Problem to work on:
Search the data for "pudełko". Each line containing it is to be copied.

(Before-and-after object lists)
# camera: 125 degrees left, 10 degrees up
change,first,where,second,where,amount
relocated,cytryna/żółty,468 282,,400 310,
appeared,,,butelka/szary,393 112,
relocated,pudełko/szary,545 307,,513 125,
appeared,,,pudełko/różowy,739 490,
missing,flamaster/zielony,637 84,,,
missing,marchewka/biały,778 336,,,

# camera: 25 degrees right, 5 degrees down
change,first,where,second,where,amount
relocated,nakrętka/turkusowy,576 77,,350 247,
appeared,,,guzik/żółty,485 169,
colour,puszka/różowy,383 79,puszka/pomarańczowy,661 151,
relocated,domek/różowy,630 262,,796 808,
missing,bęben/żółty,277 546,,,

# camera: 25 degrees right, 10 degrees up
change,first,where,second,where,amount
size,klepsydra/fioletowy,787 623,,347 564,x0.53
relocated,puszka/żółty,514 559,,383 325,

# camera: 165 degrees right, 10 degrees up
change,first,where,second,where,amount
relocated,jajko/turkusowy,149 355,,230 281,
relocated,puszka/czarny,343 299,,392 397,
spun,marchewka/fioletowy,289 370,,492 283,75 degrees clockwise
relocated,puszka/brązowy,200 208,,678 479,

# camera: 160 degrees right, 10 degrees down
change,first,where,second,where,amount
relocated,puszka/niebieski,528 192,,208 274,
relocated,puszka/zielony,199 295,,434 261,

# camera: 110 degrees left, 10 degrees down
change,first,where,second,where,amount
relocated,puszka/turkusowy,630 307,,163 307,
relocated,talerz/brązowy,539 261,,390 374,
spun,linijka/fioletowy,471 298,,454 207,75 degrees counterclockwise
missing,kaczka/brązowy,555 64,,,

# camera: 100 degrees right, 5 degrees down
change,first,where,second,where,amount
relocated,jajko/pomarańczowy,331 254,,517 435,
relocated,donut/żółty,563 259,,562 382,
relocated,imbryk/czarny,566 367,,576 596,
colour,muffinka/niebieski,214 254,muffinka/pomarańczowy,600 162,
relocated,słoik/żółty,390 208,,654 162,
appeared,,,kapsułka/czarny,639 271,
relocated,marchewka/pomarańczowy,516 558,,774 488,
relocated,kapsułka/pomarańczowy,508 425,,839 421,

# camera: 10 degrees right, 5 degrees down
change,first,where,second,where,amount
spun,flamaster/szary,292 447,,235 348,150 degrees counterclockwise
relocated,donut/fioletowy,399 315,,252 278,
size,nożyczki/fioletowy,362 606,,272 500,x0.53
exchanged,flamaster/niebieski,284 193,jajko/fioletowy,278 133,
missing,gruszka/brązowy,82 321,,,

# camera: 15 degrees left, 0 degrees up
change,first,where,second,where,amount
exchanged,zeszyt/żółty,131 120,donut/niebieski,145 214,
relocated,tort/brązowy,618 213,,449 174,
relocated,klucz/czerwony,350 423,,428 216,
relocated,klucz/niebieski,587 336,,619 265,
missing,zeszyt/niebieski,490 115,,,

Response area:
relocated,pudełko/szary,545 307,,513 125,
appeared,,,pudełko/różowy,739 490,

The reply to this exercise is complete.